**Task goal**
In the listing below, find the line containing "ENC: KY-040 -> EC11" and the line containing "TFT1 pin GND: GND -> none". Repeat exactly those two lines and every line between them, nothing more.

**The records**
————————

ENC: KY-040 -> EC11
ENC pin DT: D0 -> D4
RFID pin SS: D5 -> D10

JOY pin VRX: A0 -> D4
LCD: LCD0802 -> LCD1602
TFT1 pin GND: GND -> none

————————

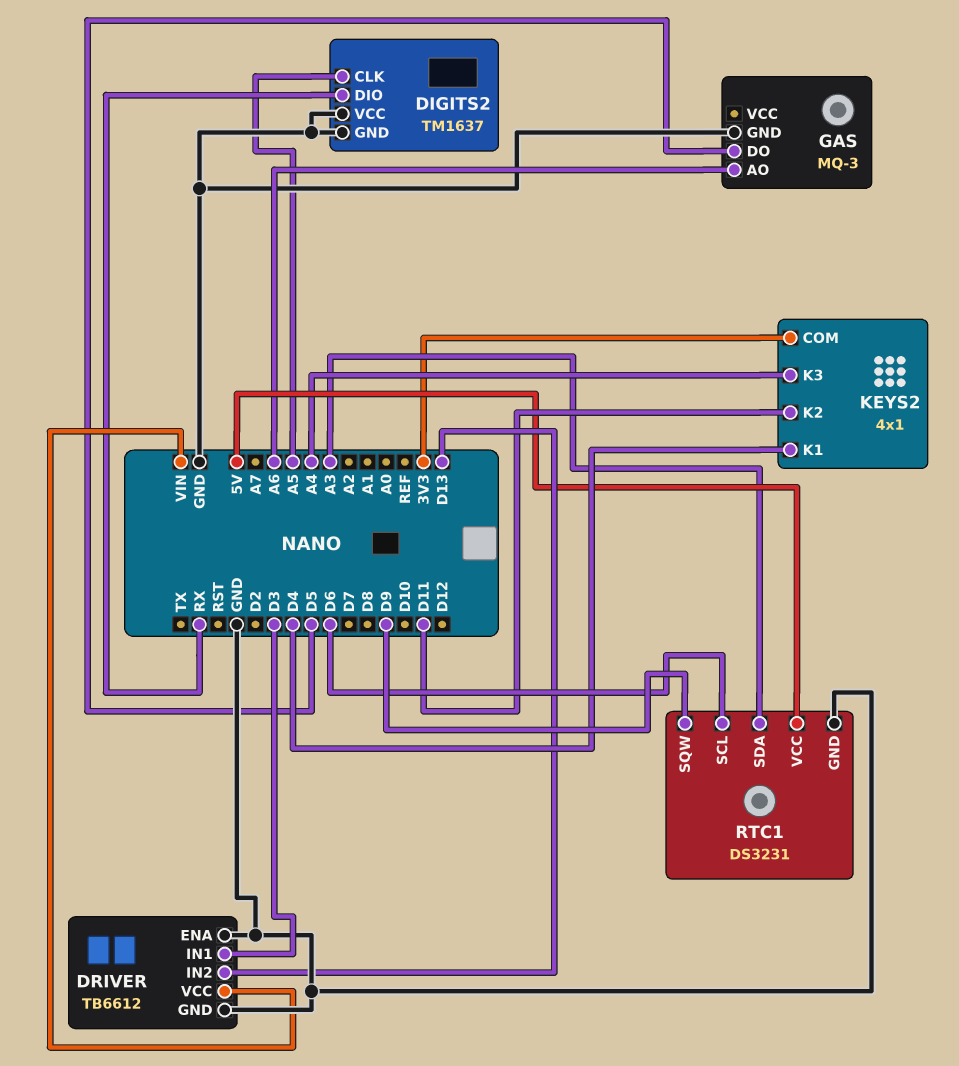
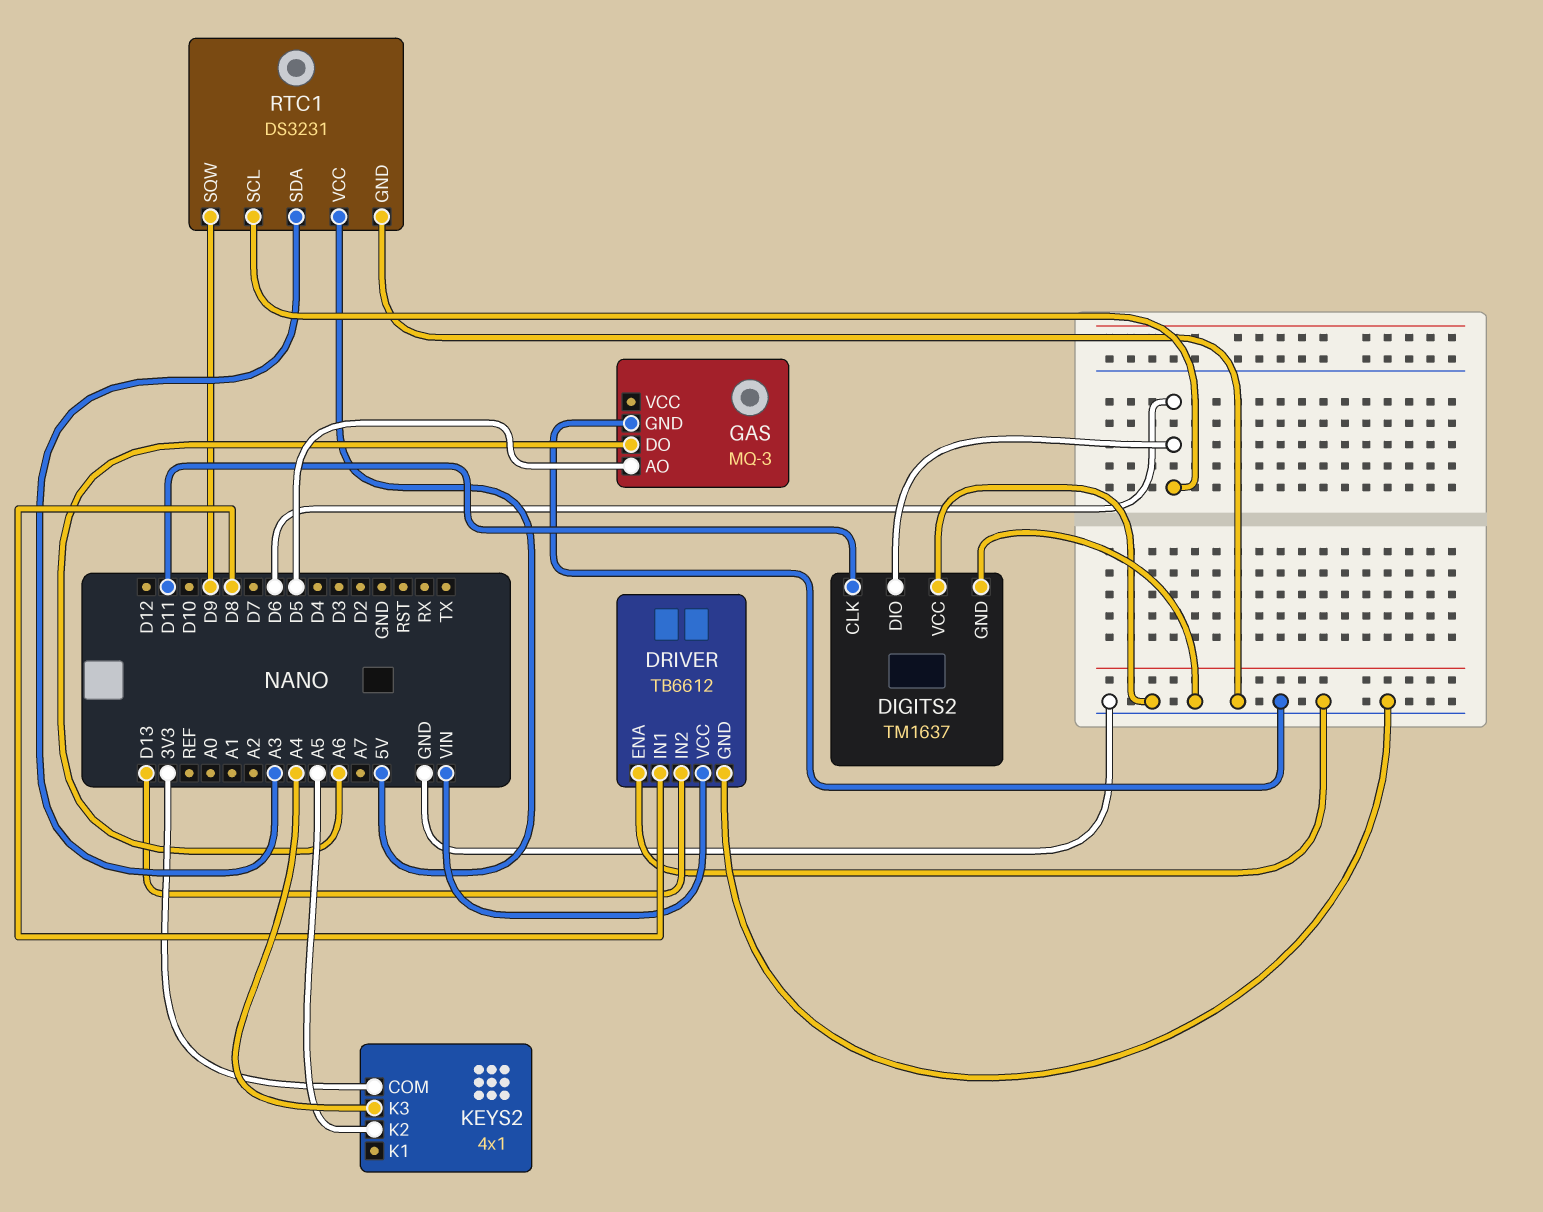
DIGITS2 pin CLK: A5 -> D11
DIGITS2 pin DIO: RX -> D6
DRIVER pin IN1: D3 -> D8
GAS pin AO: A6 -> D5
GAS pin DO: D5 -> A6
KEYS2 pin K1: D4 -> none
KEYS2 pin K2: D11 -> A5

————————

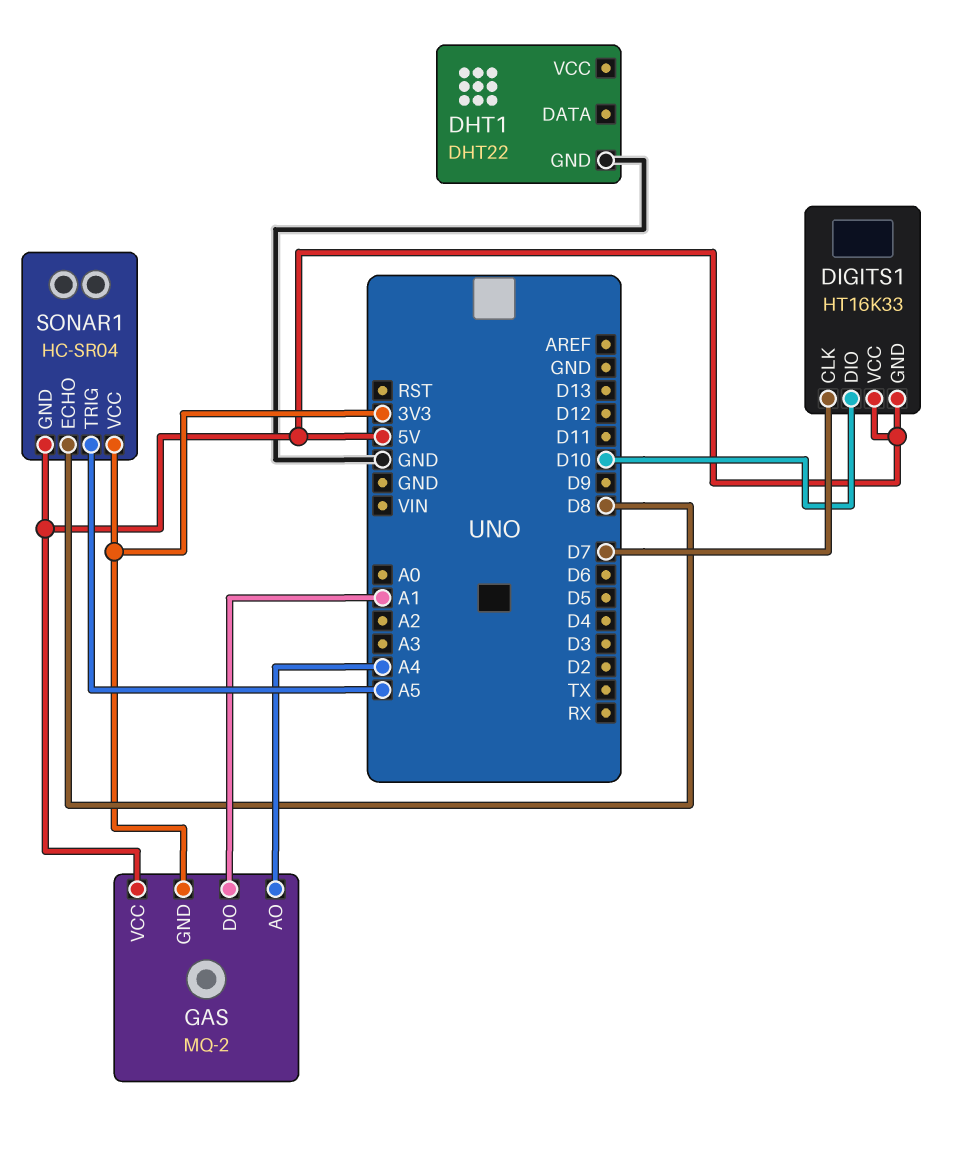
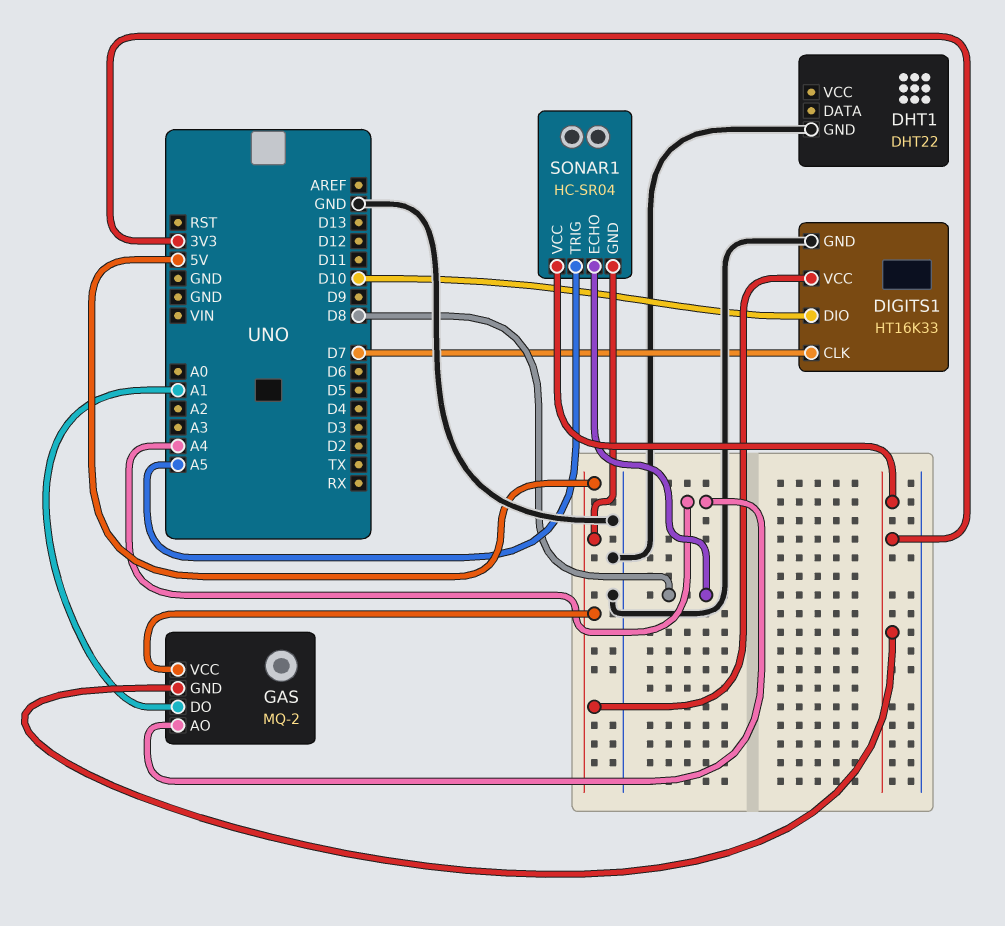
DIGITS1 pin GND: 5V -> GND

————————

**Output below**
ENC: KY-040 -> EC11
ENC pin DT: D0 -> D4
RFID pin SS: D5 -> D10

JOY pin VRX: A0 -> D4
LCD: LCD0802 -> LCD1602
TFT1 pin GND: GND -> none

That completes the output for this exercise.